PROBLEM REQUIREMENTS:
Set down exactly, and only, the lines from the one with "(530, 559) = (550, 401): green tree -> none" to the final line of the entries, both included.

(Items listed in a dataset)
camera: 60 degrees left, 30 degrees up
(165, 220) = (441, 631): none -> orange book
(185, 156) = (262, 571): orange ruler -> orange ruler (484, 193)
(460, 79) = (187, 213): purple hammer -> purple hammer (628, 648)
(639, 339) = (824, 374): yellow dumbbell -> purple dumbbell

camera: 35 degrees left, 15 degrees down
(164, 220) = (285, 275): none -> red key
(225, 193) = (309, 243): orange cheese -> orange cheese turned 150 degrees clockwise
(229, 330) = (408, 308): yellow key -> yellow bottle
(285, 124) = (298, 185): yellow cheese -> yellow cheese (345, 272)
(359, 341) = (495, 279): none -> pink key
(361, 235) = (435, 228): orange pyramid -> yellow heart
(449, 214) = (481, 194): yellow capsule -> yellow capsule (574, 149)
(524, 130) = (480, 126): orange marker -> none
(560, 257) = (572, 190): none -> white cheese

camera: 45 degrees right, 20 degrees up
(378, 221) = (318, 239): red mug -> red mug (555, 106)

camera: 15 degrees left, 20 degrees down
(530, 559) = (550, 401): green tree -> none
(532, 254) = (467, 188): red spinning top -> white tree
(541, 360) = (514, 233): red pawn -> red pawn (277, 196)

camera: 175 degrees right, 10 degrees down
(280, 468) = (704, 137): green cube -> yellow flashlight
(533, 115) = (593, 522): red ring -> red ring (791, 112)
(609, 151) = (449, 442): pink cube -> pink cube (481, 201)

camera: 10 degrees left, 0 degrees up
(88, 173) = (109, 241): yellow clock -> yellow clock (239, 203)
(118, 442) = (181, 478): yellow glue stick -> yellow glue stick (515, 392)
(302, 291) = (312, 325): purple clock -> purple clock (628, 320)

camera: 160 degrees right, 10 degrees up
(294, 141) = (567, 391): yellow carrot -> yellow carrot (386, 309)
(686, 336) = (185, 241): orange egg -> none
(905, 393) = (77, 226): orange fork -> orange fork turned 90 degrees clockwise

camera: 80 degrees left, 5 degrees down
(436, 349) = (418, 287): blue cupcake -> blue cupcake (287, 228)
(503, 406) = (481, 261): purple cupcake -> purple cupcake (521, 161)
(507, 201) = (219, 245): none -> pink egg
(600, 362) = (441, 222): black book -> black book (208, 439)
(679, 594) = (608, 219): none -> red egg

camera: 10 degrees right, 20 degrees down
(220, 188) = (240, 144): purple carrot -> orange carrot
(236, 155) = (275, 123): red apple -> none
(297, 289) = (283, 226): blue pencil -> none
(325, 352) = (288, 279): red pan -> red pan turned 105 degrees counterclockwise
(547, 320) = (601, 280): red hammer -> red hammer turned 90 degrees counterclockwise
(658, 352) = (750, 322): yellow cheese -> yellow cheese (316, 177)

TASK ANSWER:
(530, 559) = (550, 401): green tree -> none
(532, 254) = (467, 188): red spinning top -> white tree
(541, 360) = (514, 233): red pawn -> red pawn (277, 196)

camera: 175 degrees right, 10 degrees down
(280, 468) = (704, 137): green cube -> yellow flashlight
(533, 115) = (593, 522): red ring -> red ring (791, 112)
(609, 151) = (449, 442): pink cube -> pink cube (481, 201)

camera: 10 degrees left, 0 degrees up
(88, 173) = (109, 241): yellow clock -> yellow clock (239, 203)
(118, 442) = (181, 478): yellow glue stick -> yellow glue stick (515, 392)
(302, 291) = (312, 325): purple clock -> purple clock (628, 320)

camera: 160 degrees right, 10 degrees up
(294, 141) = (567, 391): yellow carrot -> yellow carrot (386, 309)
(686, 336) = (185, 241): orange egg -> none
(905, 393) = (77, 226): orange fork -> orange fork turned 90 degrees clockwise

camera: 80 degrees left, 5 degrees down
(436, 349) = (418, 287): blue cupcake -> blue cupcake (287, 228)
(503, 406) = (481, 261): purple cupcake -> purple cupcake (521, 161)
(507, 201) = (219, 245): none -> pink egg
(600, 362) = (441, 222): black book -> black book (208, 439)
(679, 594) = (608, 219): none -> red egg

camera: 10 degrees right, 20 degrees down
(220, 188) = (240, 144): purple carrot -> orange carrot
(236, 155) = (275, 123): red apple -> none
(297, 289) = (283, 226): blue pencil -> none
(325, 352) = (288, 279): red pan -> red pan turned 105 degrees counterclockwise
(547, 320) = (601, 280): red hammer -> red hammer turned 90 degrees counterclockwise
(658, 352) = (750, 322): yellow cheese -> yellow cheese (316, 177)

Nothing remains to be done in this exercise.